> [Exercise instructions]:
All of the data, from the first line to the last, should be reproduced without alteration.

[Stored items]
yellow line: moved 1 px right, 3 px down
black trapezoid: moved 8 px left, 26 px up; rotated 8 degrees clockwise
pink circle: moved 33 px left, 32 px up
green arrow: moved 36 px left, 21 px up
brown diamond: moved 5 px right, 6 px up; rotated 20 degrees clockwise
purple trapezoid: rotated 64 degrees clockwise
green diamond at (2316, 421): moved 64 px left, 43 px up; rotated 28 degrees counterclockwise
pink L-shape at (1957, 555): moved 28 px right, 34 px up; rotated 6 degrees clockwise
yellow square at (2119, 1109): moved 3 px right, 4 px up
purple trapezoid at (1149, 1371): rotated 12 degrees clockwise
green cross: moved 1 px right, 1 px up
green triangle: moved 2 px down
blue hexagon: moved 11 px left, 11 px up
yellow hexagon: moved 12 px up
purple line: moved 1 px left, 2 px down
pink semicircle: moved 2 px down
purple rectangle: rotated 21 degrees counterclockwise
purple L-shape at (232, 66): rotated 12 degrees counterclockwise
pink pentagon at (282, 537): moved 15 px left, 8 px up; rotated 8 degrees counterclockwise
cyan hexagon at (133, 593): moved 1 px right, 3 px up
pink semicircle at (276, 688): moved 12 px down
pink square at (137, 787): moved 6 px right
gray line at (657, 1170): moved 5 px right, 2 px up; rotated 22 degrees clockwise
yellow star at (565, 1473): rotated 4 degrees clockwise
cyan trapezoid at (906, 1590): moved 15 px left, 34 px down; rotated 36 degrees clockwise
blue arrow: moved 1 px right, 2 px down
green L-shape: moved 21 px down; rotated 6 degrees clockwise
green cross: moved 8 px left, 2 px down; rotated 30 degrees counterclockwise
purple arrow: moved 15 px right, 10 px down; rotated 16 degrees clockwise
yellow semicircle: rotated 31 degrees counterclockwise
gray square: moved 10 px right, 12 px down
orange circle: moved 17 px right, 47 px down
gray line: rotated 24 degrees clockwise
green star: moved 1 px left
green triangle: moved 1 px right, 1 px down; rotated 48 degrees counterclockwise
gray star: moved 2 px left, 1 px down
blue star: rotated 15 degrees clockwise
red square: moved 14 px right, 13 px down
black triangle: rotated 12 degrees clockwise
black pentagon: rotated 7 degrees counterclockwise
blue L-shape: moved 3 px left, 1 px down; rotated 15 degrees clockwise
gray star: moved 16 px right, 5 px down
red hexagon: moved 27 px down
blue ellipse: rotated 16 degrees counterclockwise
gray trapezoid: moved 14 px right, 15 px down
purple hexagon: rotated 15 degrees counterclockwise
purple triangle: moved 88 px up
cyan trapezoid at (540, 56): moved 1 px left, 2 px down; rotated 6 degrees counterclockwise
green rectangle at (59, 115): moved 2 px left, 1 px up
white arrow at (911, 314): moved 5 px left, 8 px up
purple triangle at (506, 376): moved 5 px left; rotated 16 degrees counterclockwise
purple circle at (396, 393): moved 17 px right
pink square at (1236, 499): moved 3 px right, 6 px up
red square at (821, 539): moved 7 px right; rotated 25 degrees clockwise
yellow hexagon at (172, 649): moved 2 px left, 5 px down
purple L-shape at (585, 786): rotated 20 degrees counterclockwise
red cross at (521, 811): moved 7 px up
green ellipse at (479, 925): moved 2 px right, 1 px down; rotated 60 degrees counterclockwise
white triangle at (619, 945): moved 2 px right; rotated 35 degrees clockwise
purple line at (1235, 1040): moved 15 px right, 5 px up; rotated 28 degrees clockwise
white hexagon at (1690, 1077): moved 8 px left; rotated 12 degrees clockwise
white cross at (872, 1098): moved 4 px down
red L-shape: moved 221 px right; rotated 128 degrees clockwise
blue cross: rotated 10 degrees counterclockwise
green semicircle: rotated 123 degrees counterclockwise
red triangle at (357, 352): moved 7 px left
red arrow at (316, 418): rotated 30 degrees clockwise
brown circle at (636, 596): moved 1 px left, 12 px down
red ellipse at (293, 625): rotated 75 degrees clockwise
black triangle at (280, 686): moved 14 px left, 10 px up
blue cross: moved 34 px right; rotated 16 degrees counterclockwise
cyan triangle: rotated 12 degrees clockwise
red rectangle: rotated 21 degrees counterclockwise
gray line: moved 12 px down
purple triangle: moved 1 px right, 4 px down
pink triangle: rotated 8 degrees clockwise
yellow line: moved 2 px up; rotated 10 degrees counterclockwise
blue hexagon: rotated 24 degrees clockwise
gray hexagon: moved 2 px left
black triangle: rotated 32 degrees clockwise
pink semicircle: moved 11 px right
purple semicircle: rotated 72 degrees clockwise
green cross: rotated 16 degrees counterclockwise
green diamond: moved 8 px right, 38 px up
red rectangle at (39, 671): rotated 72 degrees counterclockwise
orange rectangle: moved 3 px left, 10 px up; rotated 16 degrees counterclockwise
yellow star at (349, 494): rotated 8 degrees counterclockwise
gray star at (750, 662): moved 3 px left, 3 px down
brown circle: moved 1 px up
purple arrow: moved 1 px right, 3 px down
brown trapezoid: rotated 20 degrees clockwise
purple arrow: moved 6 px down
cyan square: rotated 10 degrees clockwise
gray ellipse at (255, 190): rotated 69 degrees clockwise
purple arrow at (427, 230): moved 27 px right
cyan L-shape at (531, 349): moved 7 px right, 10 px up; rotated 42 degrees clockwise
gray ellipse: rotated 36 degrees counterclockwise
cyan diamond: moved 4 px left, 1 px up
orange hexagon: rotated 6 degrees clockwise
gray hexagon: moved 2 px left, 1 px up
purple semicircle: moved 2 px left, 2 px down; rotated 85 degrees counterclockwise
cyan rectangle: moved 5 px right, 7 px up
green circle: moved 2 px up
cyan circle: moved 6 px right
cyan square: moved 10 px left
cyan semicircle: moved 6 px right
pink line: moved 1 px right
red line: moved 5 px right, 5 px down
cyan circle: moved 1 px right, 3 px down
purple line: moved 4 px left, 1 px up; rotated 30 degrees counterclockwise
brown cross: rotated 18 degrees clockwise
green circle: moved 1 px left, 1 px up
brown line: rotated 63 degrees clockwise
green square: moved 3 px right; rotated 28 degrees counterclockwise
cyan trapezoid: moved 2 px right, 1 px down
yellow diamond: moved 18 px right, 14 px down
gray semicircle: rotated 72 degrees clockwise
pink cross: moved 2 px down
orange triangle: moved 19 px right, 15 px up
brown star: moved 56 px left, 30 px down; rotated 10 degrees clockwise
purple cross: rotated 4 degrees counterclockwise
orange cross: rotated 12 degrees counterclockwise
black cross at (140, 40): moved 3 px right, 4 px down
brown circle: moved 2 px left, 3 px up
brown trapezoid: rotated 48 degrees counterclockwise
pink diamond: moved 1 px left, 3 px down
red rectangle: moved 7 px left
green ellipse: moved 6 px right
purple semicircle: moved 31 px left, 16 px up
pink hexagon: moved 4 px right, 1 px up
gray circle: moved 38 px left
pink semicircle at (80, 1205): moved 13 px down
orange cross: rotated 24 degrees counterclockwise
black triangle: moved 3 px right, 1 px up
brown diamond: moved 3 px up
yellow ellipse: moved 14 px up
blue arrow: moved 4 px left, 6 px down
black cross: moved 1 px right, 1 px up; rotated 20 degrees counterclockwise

> [Solution]:
yellow line: moved 1 px right, 3 px down
black trapezoid: moved 8 px left, 26 px up; rotated 8 degrees clockwise
pink circle: moved 33 px left, 32 px up
green arrow: moved 36 px left, 21 px up
brown diamond: moved 5 px right, 6 px up; rotated 20 degrees clockwise
purple trapezoid: rotated 64 degrees clockwise
green diamond at (2316, 421): moved 64 px left, 43 px up; rotated 28 degrees counterclockwise
pink L-shape at (1957, 555): moved 28 px right, 34 px up; rotated 6 degrees clockwise
yellow square at (2119, 1109): moved 3 px right, 4 px up
purple trapezoid at (1149, 1371): rotated 12 degrees clockwise
green cross: moved 1 px right, 1 px up
green triangle: moved 2 px down
blue hexagon: moved 11 px left, 11 px up
yellow hexagon: moved 12 px up
purple line: moved 1 px left, 2 px down
pink semicircle: moved 2 px down
purple rectangle: rotated 21 degrees counterclockwise
purple L-shape at (232, 66): rotated 12 degrees counterclockwise
pink pentagon at (282, 537): moved 15 px left, 8 px up; rotated 8 degrees counterclockwise
cyan hexagon at (133, 593): moved 1 px right, 3 px up
pink semicircle at (276, 688): moved 12 px down
pink square at (137, 787): moved 6 px right
gray line at (657, 1170): moved 5 px right, 2 px up; rotated 22 degrees clockwise
yellow star at (565, 1473): rotated 4 degrees clockwise
cyan trapezoid at (906, 1590): moved 15 px left, 34 px down; rotated 36 degrees clockwise
blue arrow: moved 1 px right, 2 px down
green L-shape: moved 21 px down; rotated 6 degrees clockwise
green cross: moved 8 px left, 2 px down; rotated 30 degrees counterclockwise
purple arrow: moved 15 px right, 10 px down; rotated 16 degrees clockwise
yellow semicircle: rotated 31 degrees counterclockwise
gray square: moved 10 px right, 12 px down
orange circle: moved 17 px right, 47 px down
gray line: rotated 24 degrees clockwise
green star: moved 1 px left
green triangle: moved 1 px right, 1 px down; rotated 48 degrees counterclockwise
gray star: moved 2 px left, 1 px down
blue star: rotated 15 degrees clockwise
red square: moved 14 px right, 13 px down
black triangle: rotated 12 degrees clockwise
black pentagon: rotated 7 degrees counterclockwise
blue L-shape: moved 3 px left, 1 px down; rotated 15 degrees clockwise
gray star: moved 16 px right, 5 px down
red hexagon: moved 27 px down
blue ellipse: rotated 16 degrees counterclockwise
gray trapezoid: moved 14 px right, 15 px down
purple hexagon: rotated 15 degrees counterclockwise
purple triangle: moved 88 px up
cyan trapezoid at (540, 56): moved 1 px left, 2 px down; rotated 6 degrees counterclockwise
green rectangle at (59, 115): moved 2 px left, 1 px up
white arrow at (911, 314): moved 5 px left, 8 px up
purple triangle at (506, 376): moved 5 px left; rotated 16 degrees counterclockwise
purple circle at (396, 393): moved 17 px right
pink square at (1236, 499): moved 3 px right, 6 px up
red square at (821, 539): moved 7 px right; rotated 25 degrees clockwise
yellow hexagon at (172, 649): moved 2 px left, 5 px down
purple L-shape at (585, 786): rotated 20 degrees counterclockwise
red cross at (521, 811): moved 7 px up
green ellipse at (479, 925): moved 2 px right, 1 px down; rotated 60 degrees counterclockwise
white triangle at (619, 945): moved 2 px right; rotated 35 degrees clockwise
purple line at (1235, 1040): moved 15 px right, 5 px up; rotated 28 degrees clockwise
white hexagon at (1690, 1077): moved 8 px left; rotated 12 degrees clockwise
white cross at (872, 1098): moved 4 px down
red L-shape: moved 221 px right; rotated 128 degrees clockwise
blue cross: rotated 10 degrees counterclockwise
green semicircle: rotated 123 degrees counterclockwise
red triangle at (357, 352): moved 7 px left
red arrow at (316, 418): rotated 30 degrees clockwise
brown circle at (636, 596): moved 1 px left, 12 px down
red ellipse at (293, 625): rotated 75 degrees clockwise
black triangle at (280, 686): moved 14 px left, 10 px up
blue cross: moved 34 px right; rotated 16 degrees counterclockwise
cyan triangle: rotated 12 degrees clockwise
red rectangle: rotated 21 degrees counterclockwise
gray line: moved 12 px down
purple triangle: moved 1 px right, 4 px down
pink triangle: rotated 8 degrees clockwise
yellow line: moved 2 px up; rotated 10 degrees counterclockwise
blue hexagon: rotated 24 degrees clockwise
gray hexagon: moved 2 px left
black triangle: rotated 32 degrees clockwise
pink semicircle: moved 11 px right
purple semicircle: rotated 72 degrees clockwise
green cross: rotated 16 degrees counterclockwise
green diamond: moved 8 px right, 38 px up
red rectangle at (39, 671): rotated 72 degrees counterclockwise
orange rectangle: moved 3 px left, 10 px up; rotated 16 degrees counterclockwise
yellow star at (349, 494): rotated 8 degrees counterclockwise
gray star at (750, 662): moved 3 px left, 3 px down
brown circle: moved 1 px up
purple arrow: moved 1 px right, 3 px down
brown trapezoid: rotated 20 degrees clockwise
purple arrow: moved 6 px down
cyan square: rotated 10 degrees clockwise
gray ellipse at (255, 190): rotated 69 degrees clockwise
purple arrow at (427, 230): moved 27 px right
cyan L-shape at (531, 349): moved 7 px right, 10 px up; rotated 42 degrees clockwise
gray ellipse: rotated 36 degrees counterclockwise
cyan diamond: moved 4 px left, 1 px up
orange hexagon: rotated 6 degrees clockwise
gray hexagon: moved 2 px left, 1 px up
purple semicircle: moved 2 px left, 2 px down; rotated 85 degrees counterclockwise
cyan rectangle: moved 5 px right, 7 px up
green circle: moved 2 px up
cyan circle: moved 6 px right
cyan square: moved 10 px left
cyan semicircle: moved 6 px right
pink line: moved 1 px right
red line: moved 5 px right, 5 px down
cyan circle: moved 1 px right, 3 px down
purple line: moved 4 px left, 1 px up; rotated 30 degrees counterclockwise
brown cross: rotated 18 degrees clockwise
green circle: moved 1 px left, 1 px up
brown line: rotated 63 degrees clockwise
green square: moved 3 px right; rotated 28 degrees counterclockwise
cyan trapezoid: moved 2 px right, 1 px down
yellow diamond: moved 18 px right, 14 px down
gray semicircle: rotated 72 degrees clockwise
pink cross: moved 2 px down
orange triangle: moved 19 px right, 15 px up
brown star: moved 56 px left, 30 px down; rotated 10 degrees clockwise
purple cross: rotated 4 degrees counterclockwise
orange cross: rotated 12 degrees counterclockwise
black cross at (140, 40): moved 3 px right, 4 px down
brown circle: moved 2 px left, 3 px up
brown trapezoid: rotated 48 degrees counterclockwise
pink diamond: moved 1 px left, 3 px down
red rectangle: moved 7 px left
green ellipse: moved 6 px right
purple semicircle: moved 31 px left, 16 px up
pink hexagon: moved 4 px right, 1 px up
gray circle: moved 38 px left
pink semicircle at (80, 1205): moved 13 px down
orange cross: rotated 24 degrees counterclockwise
black triangle: moved 3 px right, 1 px up
brown diamond: moved 3 px up
yellow ellipse: moved 14 px up
blue arrow: moved 4 px left, 6 px down
black cross: moved 1 px right, 1 px up; rotated 20 degrees counterclockwise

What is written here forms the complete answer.